▶ **What to produce**:
Take the entries that follow and return exactly the lines from the one holding "(371, 231) = (679, 292): yellow" through the one holding "(1097, 454) = (139, 282): yellow", both included. Nothing else is needed.

+===+

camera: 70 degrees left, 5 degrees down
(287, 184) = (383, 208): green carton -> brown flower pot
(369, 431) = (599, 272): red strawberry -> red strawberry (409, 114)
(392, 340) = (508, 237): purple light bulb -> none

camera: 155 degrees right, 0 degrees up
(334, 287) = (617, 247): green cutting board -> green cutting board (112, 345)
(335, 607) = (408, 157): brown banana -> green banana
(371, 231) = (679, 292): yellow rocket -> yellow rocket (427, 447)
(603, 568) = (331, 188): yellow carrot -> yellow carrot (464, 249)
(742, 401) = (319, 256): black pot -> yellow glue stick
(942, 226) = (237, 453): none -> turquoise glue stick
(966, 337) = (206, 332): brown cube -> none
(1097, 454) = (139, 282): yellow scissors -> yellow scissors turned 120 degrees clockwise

+===+

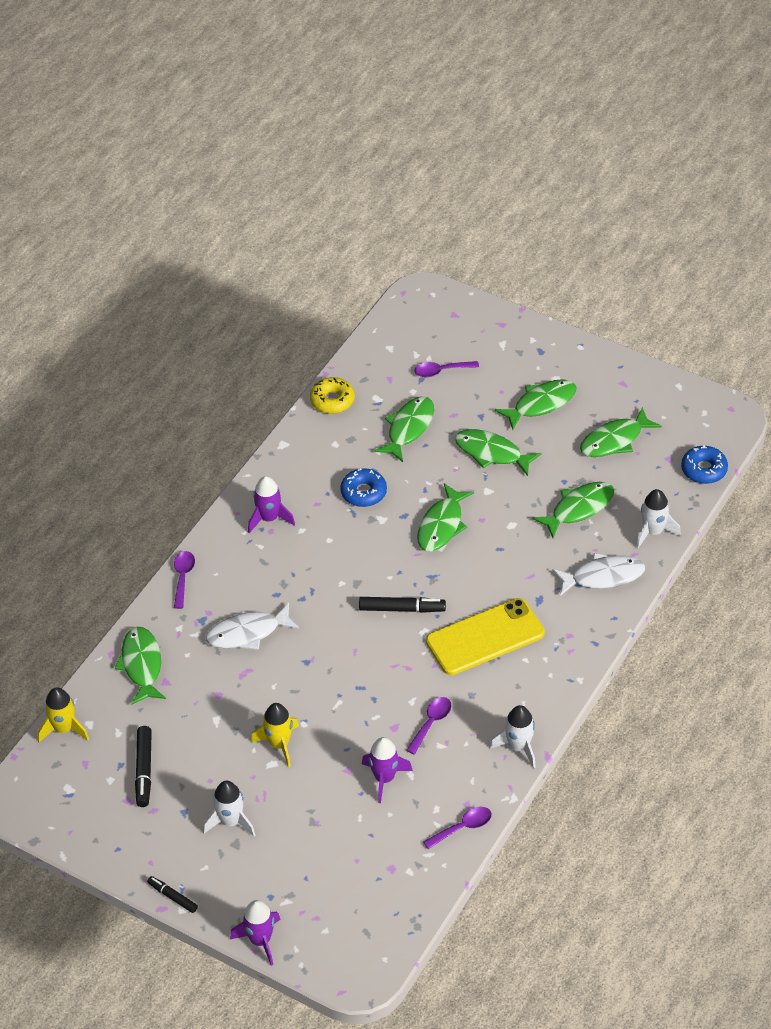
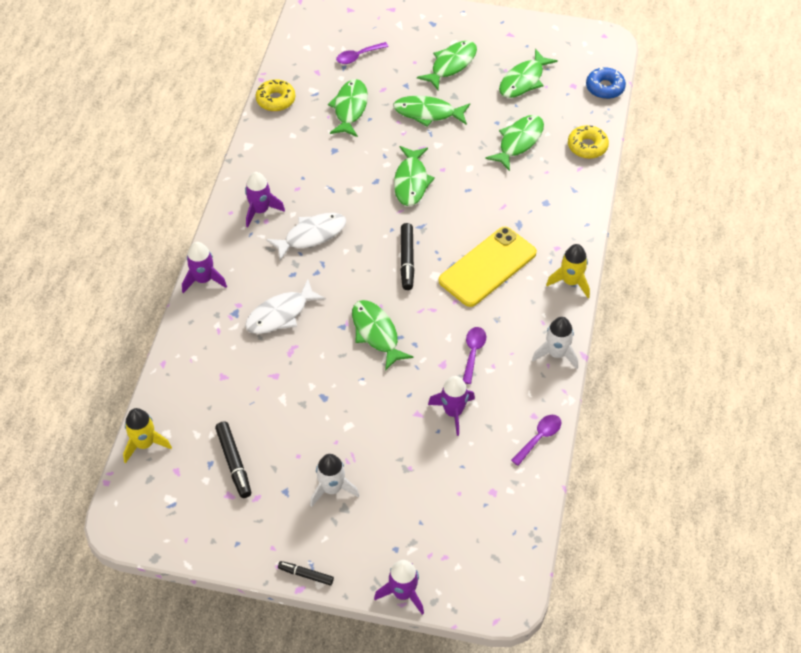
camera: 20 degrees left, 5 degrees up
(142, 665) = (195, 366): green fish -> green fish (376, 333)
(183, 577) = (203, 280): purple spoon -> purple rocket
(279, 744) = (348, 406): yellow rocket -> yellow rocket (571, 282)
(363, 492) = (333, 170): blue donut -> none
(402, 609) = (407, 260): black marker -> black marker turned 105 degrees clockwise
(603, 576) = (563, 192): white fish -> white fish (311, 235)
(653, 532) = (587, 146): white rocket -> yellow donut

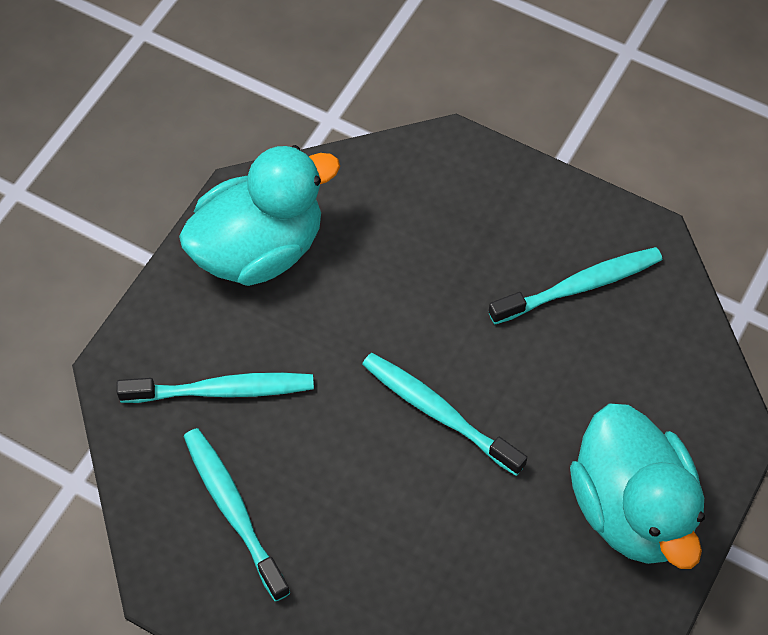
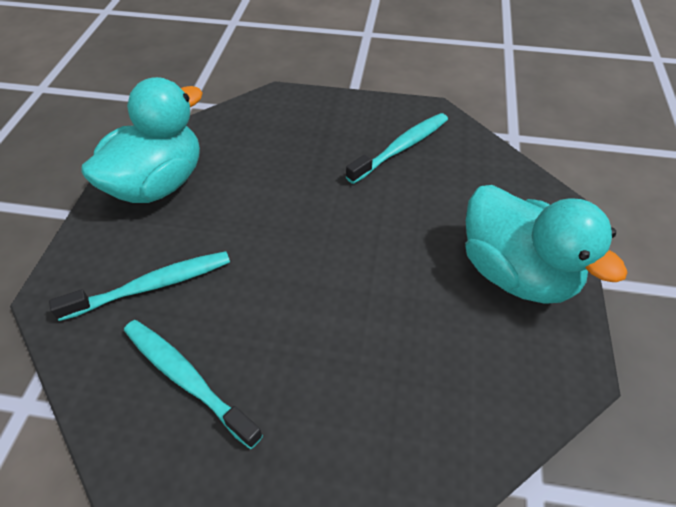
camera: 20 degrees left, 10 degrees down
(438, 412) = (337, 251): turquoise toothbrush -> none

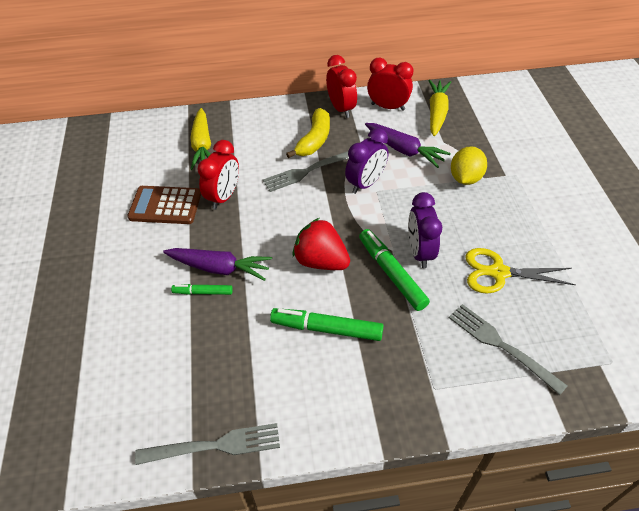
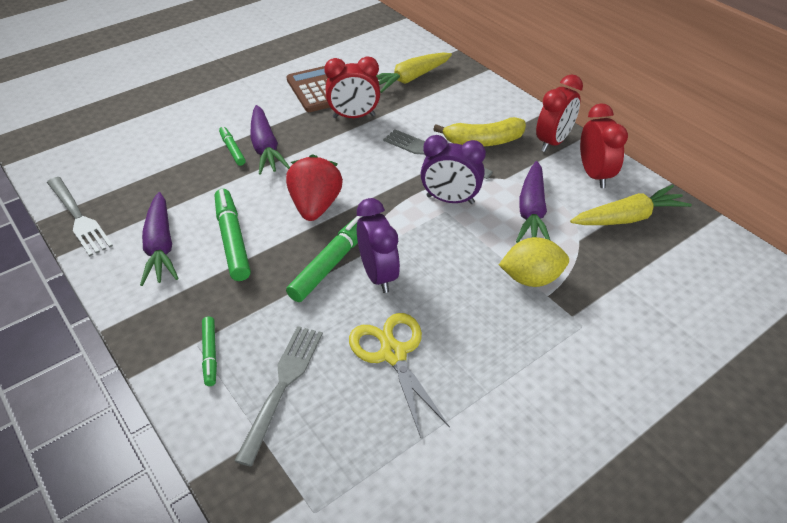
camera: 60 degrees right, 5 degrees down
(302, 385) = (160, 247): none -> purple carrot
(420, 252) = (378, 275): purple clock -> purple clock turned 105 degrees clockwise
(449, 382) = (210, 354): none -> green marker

+===+

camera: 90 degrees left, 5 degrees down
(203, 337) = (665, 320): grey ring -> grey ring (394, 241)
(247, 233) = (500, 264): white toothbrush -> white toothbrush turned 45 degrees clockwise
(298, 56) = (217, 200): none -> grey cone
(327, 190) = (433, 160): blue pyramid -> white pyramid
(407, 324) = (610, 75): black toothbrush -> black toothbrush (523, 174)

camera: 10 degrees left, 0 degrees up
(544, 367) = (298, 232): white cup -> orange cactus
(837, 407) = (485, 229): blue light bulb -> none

+===+

▶ **Solution**:
(371, 231) = (679, 292): yellow rocket -> yellow rocket (427, 447)
(603, 568) = (331, 188): yellow carrot -> yellow carrot (464, 249)
(742, 401) = (319, 256): black pot -> yellow glue stick
(942, 226) = (237, 453): none -> turquoise glue stick
(966, 337) = (206, 332): brown cube -> none
(1097, 454) = (139, 282): yellow scissors -> yellow scissors turned 120 degrees clockwise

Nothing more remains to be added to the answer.